::: Dataset entries :::
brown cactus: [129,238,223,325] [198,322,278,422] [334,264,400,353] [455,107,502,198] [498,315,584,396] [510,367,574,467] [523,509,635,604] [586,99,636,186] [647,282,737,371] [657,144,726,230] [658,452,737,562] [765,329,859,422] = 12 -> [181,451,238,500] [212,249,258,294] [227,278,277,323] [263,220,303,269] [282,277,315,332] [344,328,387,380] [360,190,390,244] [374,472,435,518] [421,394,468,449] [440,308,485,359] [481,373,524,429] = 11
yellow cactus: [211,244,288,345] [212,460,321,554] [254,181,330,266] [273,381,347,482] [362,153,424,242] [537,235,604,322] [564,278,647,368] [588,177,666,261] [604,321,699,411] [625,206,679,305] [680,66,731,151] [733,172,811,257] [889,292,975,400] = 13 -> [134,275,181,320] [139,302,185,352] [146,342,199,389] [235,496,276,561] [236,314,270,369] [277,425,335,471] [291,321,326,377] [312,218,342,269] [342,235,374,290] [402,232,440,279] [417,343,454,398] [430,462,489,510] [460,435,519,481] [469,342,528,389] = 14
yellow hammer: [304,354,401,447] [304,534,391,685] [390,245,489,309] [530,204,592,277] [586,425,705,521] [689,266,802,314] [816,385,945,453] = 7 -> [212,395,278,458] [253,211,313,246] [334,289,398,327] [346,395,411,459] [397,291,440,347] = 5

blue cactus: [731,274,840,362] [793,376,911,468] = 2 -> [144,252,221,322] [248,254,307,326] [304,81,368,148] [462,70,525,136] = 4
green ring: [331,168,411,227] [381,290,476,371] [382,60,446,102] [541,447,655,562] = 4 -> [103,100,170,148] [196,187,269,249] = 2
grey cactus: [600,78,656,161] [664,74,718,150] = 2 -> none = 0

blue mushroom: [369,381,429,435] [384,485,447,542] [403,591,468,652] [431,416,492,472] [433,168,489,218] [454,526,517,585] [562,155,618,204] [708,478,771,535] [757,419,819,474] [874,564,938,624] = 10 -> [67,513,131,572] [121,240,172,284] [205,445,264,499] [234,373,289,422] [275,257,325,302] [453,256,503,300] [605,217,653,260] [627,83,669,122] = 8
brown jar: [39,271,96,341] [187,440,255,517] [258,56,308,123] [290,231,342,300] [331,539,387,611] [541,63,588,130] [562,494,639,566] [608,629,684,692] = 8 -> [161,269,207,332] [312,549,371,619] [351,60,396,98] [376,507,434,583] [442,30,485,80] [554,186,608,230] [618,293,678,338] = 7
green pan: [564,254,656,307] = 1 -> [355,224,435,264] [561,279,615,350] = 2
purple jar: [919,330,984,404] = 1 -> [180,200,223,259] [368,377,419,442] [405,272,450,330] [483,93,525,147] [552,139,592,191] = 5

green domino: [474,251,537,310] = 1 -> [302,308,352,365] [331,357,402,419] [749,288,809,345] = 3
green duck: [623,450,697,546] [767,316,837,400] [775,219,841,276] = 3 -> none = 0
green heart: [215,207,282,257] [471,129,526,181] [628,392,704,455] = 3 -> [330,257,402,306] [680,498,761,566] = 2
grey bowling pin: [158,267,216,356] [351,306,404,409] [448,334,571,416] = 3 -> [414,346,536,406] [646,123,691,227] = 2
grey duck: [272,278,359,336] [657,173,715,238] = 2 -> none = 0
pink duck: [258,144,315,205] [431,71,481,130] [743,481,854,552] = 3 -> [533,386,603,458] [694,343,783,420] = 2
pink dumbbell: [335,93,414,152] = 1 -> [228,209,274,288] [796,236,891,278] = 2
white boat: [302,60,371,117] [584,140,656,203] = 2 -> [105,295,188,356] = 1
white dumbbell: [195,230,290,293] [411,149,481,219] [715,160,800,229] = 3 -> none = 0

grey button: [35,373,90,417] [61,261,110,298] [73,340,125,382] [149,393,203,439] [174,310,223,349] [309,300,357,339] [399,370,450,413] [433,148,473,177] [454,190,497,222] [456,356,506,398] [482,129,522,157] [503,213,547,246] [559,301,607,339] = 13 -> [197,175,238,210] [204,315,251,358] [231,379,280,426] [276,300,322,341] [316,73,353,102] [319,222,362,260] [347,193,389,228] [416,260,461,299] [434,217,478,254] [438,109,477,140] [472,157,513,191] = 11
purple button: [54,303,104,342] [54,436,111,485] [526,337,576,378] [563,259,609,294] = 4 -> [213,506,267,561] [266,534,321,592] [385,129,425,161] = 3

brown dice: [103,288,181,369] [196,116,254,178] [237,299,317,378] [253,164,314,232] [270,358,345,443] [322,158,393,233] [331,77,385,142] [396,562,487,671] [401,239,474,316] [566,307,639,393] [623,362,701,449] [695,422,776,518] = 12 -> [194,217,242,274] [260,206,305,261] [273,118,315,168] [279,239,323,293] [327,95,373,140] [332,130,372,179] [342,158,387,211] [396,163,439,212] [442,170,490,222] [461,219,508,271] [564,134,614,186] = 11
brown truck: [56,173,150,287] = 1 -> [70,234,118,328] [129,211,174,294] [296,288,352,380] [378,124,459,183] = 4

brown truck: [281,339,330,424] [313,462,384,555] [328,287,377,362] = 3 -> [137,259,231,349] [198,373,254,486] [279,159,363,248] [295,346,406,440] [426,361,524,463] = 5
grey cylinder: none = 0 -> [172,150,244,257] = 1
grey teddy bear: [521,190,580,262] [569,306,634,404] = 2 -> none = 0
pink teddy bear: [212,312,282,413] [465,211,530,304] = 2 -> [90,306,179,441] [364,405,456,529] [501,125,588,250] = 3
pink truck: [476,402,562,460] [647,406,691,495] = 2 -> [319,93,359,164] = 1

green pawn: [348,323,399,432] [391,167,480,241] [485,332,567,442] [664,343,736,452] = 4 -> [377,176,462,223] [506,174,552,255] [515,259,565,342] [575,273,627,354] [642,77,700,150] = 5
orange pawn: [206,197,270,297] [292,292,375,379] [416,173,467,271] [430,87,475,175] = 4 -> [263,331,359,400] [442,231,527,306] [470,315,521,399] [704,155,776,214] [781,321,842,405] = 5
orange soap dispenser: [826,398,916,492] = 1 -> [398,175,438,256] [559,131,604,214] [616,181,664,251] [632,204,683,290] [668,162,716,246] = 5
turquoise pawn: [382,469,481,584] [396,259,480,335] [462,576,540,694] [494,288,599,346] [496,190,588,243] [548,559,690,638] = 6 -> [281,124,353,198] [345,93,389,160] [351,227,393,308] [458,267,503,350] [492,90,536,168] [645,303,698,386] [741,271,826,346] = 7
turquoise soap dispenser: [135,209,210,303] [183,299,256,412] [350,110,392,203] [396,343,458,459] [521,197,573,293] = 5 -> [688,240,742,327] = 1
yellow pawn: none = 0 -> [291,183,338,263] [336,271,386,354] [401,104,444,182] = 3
:::
• _Your instructions_: Copy out every entry above exactly.

• _Exercise response_:
brown cactus: [129,238,223,325] [198,322,278,422] [334,264,400,353] [455,107,502,198] [498,315,584,396] [510,367,574,467] [523,509,635,604] [586,99,636,186] [647,282,737,371] [657,144,726,230] [658,452,737,562] [765,329,859,422] = 12 -> [181,451,238,500] [212,249,258,294] [227,278,277,323] [263,220,303,269] [282,277,315,332] [344,328,387,380] [360,190,390,244] [374,472,435,518] [421,394,468,449] [440,308,485,359] [481,373,524,429] = 11
yellow cactus: [211,244,288,345] [212,460,321,554] [254,181,330,266] [273,381,347,482] [362,153,424,242] [537,235,604,322] [564,278,647,368] [588,177,666,261] [604,321,699,411] [625,206,679,305] [680,66,731,151] [733,172,811,257] [889,292,975,400] = 13 -> [134,275,181,320] [139,302,185,352] [146,342,199,389] [235,496,276,561] [236,314,270,369] [277,425,335,471] [291,321,326,377] [312,218,342,269] [342,235,374,290] [402,232,440,279] [417,343,454,398] [430,462,489,510] [460,435,519,481] [469,342,528,389] = 14
yellow hammer: [304,354,401,447] [304,534,391,685] [390,245,489,309] [530,204,592,277] [586,425,705,521] [689,266,802,314] [816,385,945,453] = 7 -> [212,395,278,458] [253,211,313,246] [334,289,398,327] [346,395,411,459] [397,291,440,347] = 5

blue cactus: [731,274,840,362] [793,376,911,468] = 2 -> [144,252,221,322] [248,254,307,326] [304,81,368,148] [462,70,525,136] = 4
green ring: [331,168,411,227] [381,290,476,371] [382,60,446,102] [541,447,655,562] = 4 -> [103,100,170,148] [196,187,269,249] = 2
grey cactus: [600,78,656,161] [664,74,718,150] = 2 -> none = 0

blue mushroom: [369,381,429,435] [384,485,447,542] [403,591,468,652] [431,416,492,472] [433,168,489,218] [454,526,517,585] [562,155,618,204] [708,478,771,535] [757,419,819,474] [874,564,938,624] = 10 -> [67,513,131,572] [121,240,172,284] [205,445,264,499] [234,373,289,422] [275,257,325,302] [453,256,503,300] [605,217,653,260] [627,83,669,122] = 8
brown jar: [39,271,96,341] [187,440,255,517] [258,56,308,123] [290,231,342,300] [331,539,387,611] [541,63,588,130] [562,494,639,566] [608,629,684,692] = 8 -> [161,269,207,332] [312,549,371,619] [351,60,396,98] [376,507,434,583] [442,30,485,80] [554,186,608,230] [618,293,678,338] = 7
green pan: [564,254,656,307] = 1 -> [355,224,435,264] [561,279,615,350] = 2
purple jar: [919,330,984,404] = 1 -> [180,200,223,259] [368,377,419,442] [405,272,450,330] [483,93,525,147] [552,139,592,191] = 5

green domino: [474,251,537,310] = 1 -> [302,308,352,365] [331,357,402,419] [749,288,809,345] = 3
green duck: [623,450,697,546] [767,316,837,400] [775,219,841,276] = 3 -> none = 0
green heart: [215,207,282,257] [471,129,526,181] [628,392,704,455] = 3 -> [330,257,402,306] [680,498,761,566] = 2
grey bowling pin: [158,267,216,356] [351,306,404,409] [448,334,571,416] = 3 -> [414,346,536,406] [646,123,691,227] = 2
grey duck: [272,278,359,336] [657,173,715,238] = 2 -> none = 0
pink duck: [258,144,315,205] [431,71,481,130] [743,481,854,552] = 3 -> [533,386,603,458] [694,343,783,420] = 2
pink dumbbell: [335,93,414,152] = 1 -> [228,209,274,288] [796,236,891,278] = 2
white boat: [302,60,371,117] [584,140,656,203] = 2 -> [105,295,188,356] = 1
white dumbbell: [195,230,290,293] [411,149,481,219] [715,160,800,229] = 3 -> none = 0

grey button: [35,373,90,417] [61,261,110,298] [73,340,125,382] [149,393,203,439] [174,310,223,349] [309,300,357,339] [399,370,450,413] [433,148,473,177] [454,190,497,222] [456,356,506,398] [482,129,522,157] [503,213,547,246] [559,301,607,339] = 13 -> [197,175,238,210] [204,315,251,358] [231,379,280,426] [276,300,322,341] [316,73,353,102] [319,222,362,260] [347,193,389,228] [416,260,461,299] [434,217,478,254] [438,109,477,140] [472,157,513,191] = 11
purple button: [54,303,104,342] [54,436,111,485] [526,337,576,378] [563,259,609,294] = 4 -> [213,506,267,561] [266,534,321,592] [385,129,425,161] = 3

brown dice: [103,288,181,369] [196,116,254,178] [237,299,317,378] [253,164,314,232] [270,358,345,443] [322,158,393,233] [331,77,385,142] [396,562,487,671] [401,239,474,316] [566,307,639,393] [623,362,701,449] [695,422,776,518] = 12 -> [194,217,242,274] [260,206,305,261] [273,118,315,168] [279,239,323,293] [327,95,373,140] [332,130,372,179] [342,158,387,211] [396,163,439,212] [442,170,490,222] [461,219,508,271] [564,134,614,186] = 11
brown truck: [56,173,150,287] = 1 -> [70,234,118,328] [129,211,174,294] [296,288,352,380] [378,124,459,183] = 4

brown truck: [281,339,330,424] [313,462,384,555] [328,287,377,362] = 3 -> [137,259,231,349] [198,373,254,486] [279,159,363,248] [295,346,406,440] [426,361,524,463] = 5
grey cylinder: none = 0 -> [172,150,244,257] = 1
grey teddy bear: [521,190,580,262] [569,306,634,404] = 2 -> none = 0
pink teddy bear: [212,312,282,413] [465,211,530,304] = 2 -> [90,306,179,441] [364,405,456,529] [501,125,588,250] = 3
pink truck: [476,402,562,460] [647,406,691,495] = 2 -> [319,93,359,164] = 1

green pawn: [348,323,399,432] [391,167,480,241] [485,332,567,442] [664,343,736,452] = 4 -> [377,176,462,223] [506,174,552,255] [515,259,565,342] [575,273,627,354] [642,77,700,150] = 5
orange pawn: [206,197,270,297] [292,292,375,379] [416,173,467,271] [430,87,475,175] = 4 -> [263,331,359,400] [442,231,527,306] [470,315,521,399] [704,155,776,214] [781,321,842,405] = 5
orange soap dispenser: [826,398,916,492] = 1 -> [398,175,438,256] [559,131,604,214] [616,181,664,251] [632,204,683,290] [668,162,716,246] = 5
turquoise pawn: [382,469,481,584] [396,259,480,335] [462,576,540,694] [494,288,599,346] [496,190,588,243] [548,559,690,638] = 6 -> [281,124,353,198] [345,93,389,160] [351,227,393,308] [458,267,503,350] [492,90,536,168] [645,303,698,386] [741,271,826,346] = 7
turquoise soap dispenser: [135,209,210,303] [183,299,256,412] [350,110,392,203] [396,343,458,459] [521,197,573,293] = 5 -> [688,240,742,327] = 1
yellow pawn: none = 0 -> [291,183,338,263] [336,271,386,354] [401,104,444,182] = 3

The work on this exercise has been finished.